WHAT THE EXERCISE ASKS: The answer must consist of every line below that holds the word "cyan".

Data extracted from a collection:
::::::

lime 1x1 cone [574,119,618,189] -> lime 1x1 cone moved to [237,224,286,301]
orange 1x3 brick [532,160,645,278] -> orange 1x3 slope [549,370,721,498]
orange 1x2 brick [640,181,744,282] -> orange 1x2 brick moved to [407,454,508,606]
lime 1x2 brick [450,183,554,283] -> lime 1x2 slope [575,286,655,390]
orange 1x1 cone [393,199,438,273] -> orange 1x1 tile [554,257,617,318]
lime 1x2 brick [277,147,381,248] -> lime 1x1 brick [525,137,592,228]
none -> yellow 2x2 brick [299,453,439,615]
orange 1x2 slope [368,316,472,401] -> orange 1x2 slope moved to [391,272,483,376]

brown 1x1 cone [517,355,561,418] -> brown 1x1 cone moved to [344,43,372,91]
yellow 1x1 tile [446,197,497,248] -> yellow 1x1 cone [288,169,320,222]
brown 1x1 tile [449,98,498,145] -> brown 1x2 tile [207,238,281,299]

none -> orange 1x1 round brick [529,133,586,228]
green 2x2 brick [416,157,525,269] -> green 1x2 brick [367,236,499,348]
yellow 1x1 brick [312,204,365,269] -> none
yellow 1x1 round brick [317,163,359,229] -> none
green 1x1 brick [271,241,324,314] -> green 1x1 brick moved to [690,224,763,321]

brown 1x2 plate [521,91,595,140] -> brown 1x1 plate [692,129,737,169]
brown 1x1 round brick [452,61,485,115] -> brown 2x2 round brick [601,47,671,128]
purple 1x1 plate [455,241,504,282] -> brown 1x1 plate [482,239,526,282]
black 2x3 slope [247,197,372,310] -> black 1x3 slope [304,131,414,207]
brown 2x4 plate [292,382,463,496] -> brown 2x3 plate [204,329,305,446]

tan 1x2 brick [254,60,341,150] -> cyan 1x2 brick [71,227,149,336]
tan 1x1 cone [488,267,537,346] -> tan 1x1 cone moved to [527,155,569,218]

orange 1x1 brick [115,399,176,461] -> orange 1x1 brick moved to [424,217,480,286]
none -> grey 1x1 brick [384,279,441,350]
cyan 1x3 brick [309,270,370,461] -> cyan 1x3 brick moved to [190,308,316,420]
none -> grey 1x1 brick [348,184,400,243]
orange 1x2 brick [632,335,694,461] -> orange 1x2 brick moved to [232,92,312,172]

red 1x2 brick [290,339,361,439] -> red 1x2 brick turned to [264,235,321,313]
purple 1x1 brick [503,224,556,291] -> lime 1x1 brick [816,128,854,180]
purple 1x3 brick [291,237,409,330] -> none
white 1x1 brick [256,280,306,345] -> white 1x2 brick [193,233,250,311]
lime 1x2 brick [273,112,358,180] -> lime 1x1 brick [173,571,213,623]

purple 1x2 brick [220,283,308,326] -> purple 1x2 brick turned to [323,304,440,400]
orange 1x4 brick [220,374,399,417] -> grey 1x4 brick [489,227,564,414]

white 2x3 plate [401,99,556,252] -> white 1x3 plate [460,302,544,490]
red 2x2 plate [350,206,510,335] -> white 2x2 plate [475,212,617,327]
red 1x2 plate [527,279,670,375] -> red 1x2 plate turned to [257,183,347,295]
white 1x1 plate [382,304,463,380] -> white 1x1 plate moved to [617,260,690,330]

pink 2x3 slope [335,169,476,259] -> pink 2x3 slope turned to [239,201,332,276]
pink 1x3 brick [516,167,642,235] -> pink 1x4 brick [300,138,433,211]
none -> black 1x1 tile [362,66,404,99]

::::::

ANSWER:
tan 1x2 brick [254,60,341,150] -> cyan 1x2 brick [71,227,149,336]
cyan 1x3 brick [309,270,370,461] -> cyan 1x3 brick moved to [190,308,316,420]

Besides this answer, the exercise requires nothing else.